**STUDY MATERIAL**:
____
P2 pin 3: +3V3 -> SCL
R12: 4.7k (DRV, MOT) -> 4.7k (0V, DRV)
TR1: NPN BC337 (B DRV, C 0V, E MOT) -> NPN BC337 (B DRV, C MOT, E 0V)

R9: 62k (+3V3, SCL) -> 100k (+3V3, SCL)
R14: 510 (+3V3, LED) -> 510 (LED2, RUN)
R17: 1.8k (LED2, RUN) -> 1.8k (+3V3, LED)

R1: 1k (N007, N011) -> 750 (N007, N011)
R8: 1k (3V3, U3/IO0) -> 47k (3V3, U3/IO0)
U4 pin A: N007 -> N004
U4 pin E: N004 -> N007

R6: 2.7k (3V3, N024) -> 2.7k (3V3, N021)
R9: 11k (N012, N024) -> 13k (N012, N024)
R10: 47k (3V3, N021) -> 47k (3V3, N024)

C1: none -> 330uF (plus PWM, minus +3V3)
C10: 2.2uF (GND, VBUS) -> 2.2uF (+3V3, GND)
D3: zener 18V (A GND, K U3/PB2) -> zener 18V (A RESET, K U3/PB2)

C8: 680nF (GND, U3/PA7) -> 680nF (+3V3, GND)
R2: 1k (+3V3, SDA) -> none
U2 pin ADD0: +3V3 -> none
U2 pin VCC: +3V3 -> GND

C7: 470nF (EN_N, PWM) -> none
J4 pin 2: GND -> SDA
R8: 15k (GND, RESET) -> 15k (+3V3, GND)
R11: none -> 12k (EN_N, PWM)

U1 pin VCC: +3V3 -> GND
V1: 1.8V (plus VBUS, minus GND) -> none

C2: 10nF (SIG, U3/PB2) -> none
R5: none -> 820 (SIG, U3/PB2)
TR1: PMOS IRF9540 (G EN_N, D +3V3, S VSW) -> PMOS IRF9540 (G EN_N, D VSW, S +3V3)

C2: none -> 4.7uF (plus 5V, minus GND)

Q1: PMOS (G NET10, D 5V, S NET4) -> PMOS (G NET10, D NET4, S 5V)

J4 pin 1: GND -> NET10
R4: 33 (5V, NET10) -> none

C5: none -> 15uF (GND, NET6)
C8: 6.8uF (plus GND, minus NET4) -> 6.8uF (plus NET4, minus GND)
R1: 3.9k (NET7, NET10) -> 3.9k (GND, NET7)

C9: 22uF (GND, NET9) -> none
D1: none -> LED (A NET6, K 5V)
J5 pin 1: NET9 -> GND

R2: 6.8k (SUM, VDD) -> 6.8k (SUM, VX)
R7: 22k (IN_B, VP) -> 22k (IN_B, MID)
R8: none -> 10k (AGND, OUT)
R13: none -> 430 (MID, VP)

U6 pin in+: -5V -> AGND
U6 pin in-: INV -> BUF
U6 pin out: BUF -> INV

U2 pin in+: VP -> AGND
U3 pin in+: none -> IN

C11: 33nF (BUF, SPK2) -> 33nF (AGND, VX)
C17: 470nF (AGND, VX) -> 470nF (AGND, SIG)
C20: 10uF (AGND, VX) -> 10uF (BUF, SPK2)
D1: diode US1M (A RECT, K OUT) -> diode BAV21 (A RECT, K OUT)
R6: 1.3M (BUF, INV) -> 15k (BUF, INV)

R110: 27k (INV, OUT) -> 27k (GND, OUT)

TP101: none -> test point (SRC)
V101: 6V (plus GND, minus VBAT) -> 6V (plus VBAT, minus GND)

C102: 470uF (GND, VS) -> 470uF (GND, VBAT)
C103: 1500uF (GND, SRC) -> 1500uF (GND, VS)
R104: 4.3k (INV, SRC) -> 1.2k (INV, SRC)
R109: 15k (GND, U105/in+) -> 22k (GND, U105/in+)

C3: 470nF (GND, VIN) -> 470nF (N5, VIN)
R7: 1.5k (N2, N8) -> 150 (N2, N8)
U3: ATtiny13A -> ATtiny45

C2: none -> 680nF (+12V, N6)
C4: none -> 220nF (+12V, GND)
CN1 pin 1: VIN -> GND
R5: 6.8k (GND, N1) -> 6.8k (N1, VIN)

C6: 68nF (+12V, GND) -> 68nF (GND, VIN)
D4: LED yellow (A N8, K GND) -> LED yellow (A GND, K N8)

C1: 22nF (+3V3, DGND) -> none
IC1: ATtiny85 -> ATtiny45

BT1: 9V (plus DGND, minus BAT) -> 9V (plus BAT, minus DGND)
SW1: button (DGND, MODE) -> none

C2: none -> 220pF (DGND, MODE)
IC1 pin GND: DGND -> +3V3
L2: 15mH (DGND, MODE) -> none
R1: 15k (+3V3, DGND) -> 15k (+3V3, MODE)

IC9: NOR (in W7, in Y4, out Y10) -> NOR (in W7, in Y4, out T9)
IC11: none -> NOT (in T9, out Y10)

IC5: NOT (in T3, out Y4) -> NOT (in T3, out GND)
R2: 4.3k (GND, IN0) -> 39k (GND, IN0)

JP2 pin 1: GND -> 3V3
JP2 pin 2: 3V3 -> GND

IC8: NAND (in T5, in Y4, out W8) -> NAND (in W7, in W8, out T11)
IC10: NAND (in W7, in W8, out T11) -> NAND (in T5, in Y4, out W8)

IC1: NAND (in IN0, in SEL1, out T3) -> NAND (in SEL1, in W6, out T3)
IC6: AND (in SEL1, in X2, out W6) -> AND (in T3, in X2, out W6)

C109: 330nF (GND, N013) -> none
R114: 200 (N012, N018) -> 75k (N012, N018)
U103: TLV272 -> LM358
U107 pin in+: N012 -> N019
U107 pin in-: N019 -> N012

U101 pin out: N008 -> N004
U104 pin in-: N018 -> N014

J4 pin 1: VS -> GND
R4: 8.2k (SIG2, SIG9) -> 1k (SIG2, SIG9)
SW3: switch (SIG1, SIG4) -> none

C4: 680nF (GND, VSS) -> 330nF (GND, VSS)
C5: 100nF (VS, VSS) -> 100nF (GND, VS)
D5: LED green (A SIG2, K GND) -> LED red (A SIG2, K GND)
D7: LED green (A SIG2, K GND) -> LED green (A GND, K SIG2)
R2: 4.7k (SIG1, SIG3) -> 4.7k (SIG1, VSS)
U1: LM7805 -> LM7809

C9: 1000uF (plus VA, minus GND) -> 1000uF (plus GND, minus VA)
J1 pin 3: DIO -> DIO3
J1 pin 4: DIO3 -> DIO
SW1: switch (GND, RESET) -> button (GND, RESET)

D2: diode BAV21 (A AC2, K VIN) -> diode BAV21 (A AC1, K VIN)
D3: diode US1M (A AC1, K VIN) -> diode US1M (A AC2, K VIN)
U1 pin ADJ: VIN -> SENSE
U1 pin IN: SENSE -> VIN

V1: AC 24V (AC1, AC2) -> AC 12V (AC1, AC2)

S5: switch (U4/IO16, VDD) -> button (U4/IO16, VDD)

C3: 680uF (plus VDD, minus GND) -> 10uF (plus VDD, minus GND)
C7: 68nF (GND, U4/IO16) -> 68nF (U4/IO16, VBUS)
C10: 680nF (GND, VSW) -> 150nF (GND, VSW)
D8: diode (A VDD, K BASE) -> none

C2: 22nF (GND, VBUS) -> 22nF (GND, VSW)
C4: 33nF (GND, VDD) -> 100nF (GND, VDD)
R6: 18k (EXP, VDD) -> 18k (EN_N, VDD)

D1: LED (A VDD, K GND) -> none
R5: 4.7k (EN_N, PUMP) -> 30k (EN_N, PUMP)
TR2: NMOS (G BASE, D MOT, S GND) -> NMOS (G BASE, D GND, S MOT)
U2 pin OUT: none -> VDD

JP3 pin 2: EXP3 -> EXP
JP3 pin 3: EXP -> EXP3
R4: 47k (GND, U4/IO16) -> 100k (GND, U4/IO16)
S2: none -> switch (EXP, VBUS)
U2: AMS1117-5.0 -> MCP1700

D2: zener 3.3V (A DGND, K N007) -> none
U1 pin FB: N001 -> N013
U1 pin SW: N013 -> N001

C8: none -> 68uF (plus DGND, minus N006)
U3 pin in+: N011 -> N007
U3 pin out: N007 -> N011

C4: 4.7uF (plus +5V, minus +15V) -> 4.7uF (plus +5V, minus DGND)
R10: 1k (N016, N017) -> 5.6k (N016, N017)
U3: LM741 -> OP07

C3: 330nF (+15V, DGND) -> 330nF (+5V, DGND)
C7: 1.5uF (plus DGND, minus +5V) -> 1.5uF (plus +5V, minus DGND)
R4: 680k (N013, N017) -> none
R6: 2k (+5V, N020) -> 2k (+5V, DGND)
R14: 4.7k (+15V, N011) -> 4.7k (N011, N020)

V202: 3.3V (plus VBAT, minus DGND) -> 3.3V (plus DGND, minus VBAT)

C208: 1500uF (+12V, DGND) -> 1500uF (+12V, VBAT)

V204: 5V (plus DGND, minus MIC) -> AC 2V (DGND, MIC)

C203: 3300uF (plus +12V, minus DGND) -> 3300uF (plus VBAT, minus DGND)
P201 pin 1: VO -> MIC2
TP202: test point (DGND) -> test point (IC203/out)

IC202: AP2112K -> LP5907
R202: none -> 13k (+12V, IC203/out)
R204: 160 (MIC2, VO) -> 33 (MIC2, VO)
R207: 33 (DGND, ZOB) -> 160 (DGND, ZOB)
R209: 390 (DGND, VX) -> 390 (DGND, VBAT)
____
Copy out every line from the one containing "IC202: AP2112K -> LP5907" to the end of the material, both ends included.

**SOLUTION FOR THIS EXERCISE**:
IC202: AP2112K -> LP5907
R202: none -> 13k (+12V, IC203/out)
R204: 160 (MIC2, VO) -> 33 (MIC2, VO)
R207: 33 (DGND, ZOB) -> 160 (DGND, ZOB)
R209: 390 (DGND, VX) -> 390 (DGND, VBAT)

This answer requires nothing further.